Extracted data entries
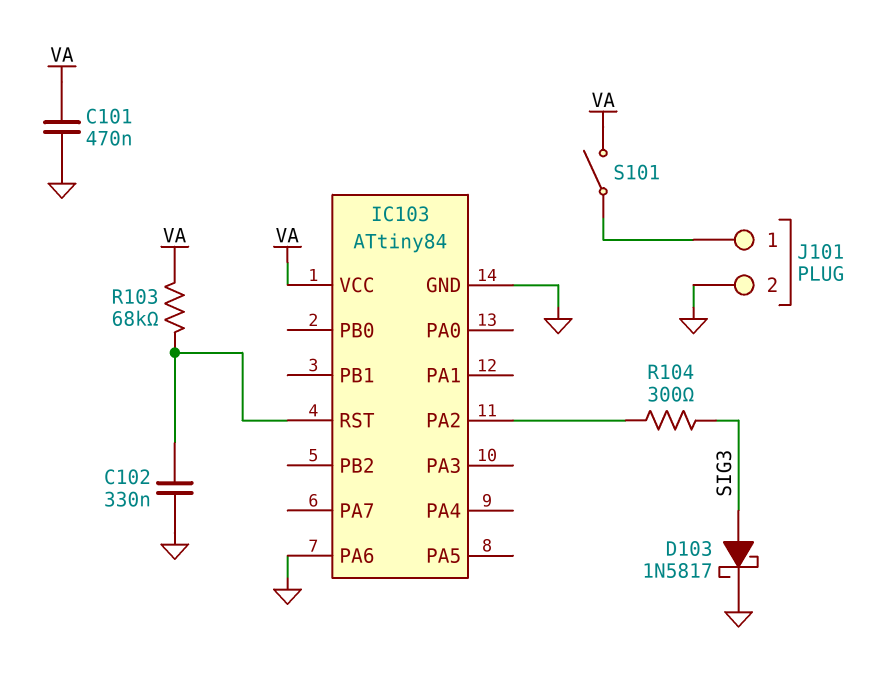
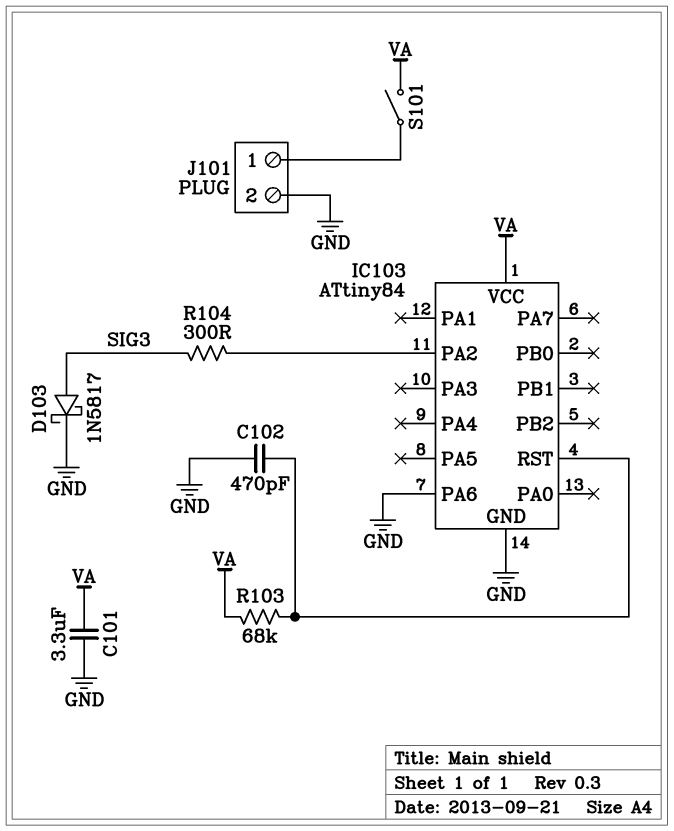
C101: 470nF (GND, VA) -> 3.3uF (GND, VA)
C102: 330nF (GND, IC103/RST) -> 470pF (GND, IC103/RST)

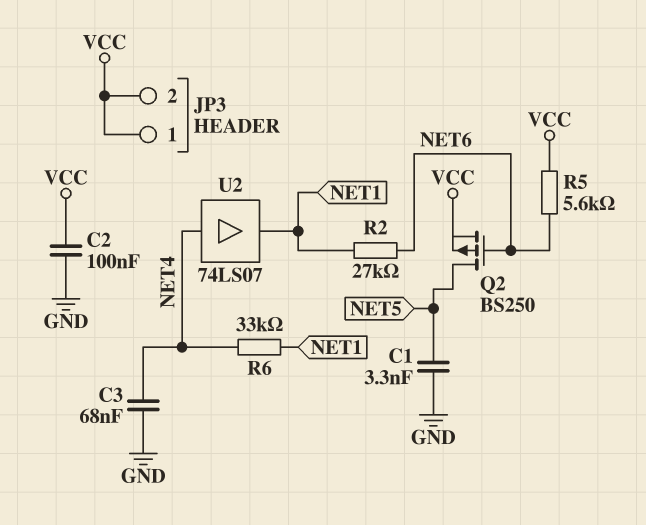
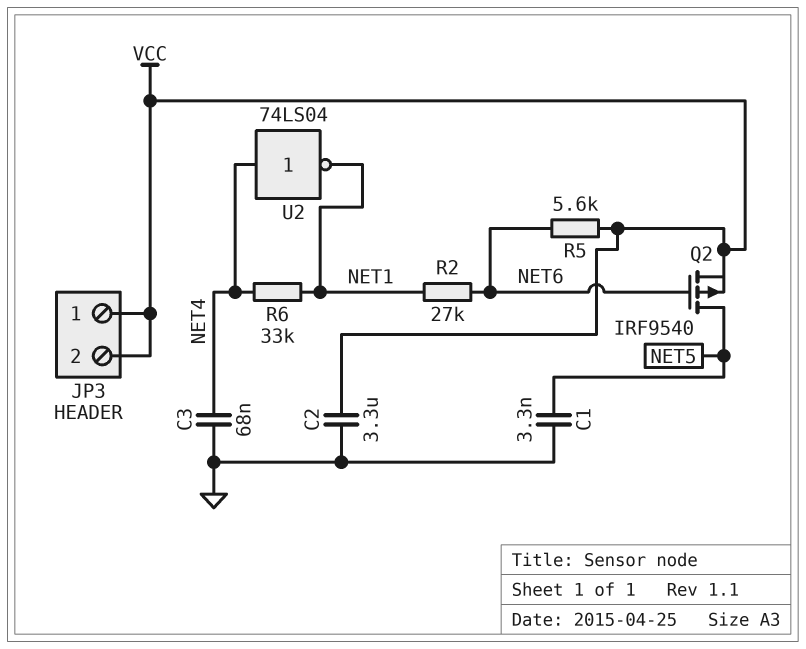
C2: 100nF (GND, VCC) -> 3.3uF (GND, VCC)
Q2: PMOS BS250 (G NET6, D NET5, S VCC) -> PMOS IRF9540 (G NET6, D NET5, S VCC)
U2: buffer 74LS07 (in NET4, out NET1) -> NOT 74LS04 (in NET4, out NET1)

YOUR OBJECTIVE:
Without the pictures, write out every line above exactly as it appears.

WRITTEN ANSWER:
C101: 470nF (GND, VA) -> 3.3uF (GND, VA)
C102: 330nF (GND, IC103/RST) -> 470pF (GND, IC103/RST)

C2: 100nF (GND, VCC) -> 3.3uF (GND, VCC)
Q2: PMOS BS250 (G NET6, D NET5, S VCC) -> PMOS IRF9540 (G NET6, D NET5, S VCC)
U2: buffer 74LS07 (in NET4, out NET1) -> NOT 74LS04 (in NET4, out NET1)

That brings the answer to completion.